__Material for this task__:
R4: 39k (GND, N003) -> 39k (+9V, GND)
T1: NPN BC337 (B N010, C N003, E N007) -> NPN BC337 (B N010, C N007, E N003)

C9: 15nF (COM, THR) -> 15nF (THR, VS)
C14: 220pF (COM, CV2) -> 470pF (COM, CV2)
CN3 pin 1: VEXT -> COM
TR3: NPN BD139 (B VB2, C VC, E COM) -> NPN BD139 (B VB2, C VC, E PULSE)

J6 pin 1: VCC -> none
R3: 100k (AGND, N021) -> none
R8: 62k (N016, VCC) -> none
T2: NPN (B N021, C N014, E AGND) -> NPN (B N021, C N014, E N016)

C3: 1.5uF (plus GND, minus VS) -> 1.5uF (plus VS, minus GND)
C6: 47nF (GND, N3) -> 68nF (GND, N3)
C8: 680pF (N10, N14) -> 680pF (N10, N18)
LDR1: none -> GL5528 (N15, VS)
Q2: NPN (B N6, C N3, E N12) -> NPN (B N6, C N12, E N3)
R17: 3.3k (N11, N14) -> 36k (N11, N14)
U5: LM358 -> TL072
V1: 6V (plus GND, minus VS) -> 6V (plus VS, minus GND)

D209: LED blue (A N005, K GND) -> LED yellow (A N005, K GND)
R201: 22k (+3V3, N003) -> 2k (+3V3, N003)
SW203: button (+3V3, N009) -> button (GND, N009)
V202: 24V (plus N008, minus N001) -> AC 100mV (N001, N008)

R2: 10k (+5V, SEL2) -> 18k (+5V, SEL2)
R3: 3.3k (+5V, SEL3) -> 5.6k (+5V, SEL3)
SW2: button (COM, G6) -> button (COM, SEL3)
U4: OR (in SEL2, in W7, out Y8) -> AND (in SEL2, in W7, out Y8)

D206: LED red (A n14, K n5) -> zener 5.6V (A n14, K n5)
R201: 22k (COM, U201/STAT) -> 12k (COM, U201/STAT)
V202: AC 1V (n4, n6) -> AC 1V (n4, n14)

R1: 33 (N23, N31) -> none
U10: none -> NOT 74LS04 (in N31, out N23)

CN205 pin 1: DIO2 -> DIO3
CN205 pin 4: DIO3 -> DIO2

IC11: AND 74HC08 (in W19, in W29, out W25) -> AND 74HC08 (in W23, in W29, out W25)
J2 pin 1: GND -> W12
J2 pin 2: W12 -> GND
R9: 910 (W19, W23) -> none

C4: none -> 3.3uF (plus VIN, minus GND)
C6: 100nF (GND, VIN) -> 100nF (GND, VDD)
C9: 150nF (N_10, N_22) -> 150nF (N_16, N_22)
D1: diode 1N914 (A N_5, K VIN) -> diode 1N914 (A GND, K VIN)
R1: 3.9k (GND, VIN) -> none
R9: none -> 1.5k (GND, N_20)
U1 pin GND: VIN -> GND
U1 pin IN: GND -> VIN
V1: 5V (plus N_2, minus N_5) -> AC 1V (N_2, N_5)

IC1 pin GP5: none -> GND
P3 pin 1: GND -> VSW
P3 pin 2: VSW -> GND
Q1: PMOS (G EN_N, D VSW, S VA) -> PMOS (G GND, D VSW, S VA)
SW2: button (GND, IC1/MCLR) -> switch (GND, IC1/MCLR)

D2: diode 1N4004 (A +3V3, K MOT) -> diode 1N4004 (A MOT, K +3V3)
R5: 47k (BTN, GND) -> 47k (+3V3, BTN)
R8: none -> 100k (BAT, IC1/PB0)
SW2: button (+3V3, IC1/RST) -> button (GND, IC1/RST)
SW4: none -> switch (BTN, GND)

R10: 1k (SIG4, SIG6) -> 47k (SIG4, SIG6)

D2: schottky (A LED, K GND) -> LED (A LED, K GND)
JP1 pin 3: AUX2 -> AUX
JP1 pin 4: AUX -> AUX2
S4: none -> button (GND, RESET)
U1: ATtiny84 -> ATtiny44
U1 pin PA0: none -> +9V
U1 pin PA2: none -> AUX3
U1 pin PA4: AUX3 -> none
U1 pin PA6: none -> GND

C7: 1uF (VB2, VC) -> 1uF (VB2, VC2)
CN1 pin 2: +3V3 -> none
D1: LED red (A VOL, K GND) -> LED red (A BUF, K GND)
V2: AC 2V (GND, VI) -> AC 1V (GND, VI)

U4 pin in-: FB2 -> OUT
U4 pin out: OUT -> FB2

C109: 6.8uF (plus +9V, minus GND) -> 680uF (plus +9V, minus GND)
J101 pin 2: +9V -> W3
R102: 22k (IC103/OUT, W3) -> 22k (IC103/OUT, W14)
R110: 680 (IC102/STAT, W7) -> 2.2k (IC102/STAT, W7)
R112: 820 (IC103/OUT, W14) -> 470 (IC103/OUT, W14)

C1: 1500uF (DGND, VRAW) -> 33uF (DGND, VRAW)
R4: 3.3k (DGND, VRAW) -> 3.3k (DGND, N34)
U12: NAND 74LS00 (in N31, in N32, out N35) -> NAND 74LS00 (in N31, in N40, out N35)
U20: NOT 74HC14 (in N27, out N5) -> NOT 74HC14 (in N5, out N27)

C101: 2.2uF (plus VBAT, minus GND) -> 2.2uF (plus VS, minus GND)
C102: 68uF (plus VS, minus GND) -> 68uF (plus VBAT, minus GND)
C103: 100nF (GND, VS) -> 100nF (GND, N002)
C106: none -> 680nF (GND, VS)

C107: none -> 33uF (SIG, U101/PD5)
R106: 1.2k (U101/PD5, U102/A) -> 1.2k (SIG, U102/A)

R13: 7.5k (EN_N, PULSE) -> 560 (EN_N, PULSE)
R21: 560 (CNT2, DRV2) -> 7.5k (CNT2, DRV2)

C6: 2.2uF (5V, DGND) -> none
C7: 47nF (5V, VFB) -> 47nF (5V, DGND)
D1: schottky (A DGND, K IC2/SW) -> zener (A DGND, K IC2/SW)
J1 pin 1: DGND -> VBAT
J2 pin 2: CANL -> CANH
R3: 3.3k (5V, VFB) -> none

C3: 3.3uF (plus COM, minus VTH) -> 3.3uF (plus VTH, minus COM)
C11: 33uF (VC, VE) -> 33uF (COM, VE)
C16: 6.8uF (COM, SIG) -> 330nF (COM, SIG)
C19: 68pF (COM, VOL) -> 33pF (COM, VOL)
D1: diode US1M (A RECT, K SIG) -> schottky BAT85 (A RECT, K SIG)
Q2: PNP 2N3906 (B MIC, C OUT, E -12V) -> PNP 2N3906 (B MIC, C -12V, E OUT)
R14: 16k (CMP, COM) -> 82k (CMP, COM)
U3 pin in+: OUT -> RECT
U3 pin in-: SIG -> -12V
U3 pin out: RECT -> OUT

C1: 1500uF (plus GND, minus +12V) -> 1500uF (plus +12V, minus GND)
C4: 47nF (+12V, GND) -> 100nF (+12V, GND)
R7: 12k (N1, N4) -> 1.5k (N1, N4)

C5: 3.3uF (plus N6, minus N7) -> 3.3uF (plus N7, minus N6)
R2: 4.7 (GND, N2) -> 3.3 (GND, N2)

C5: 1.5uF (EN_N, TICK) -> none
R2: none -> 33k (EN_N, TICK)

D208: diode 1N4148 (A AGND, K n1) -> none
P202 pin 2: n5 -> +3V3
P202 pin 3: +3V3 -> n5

__Task details__: An answer is complete only when it holds every line above containing the string "switch".

__Answer to the exercise__:
SW2: button (GND, IC1/MCLR) -> switch (GND, IC1/MCLR)
SW4: none -> switch (BTN, GND)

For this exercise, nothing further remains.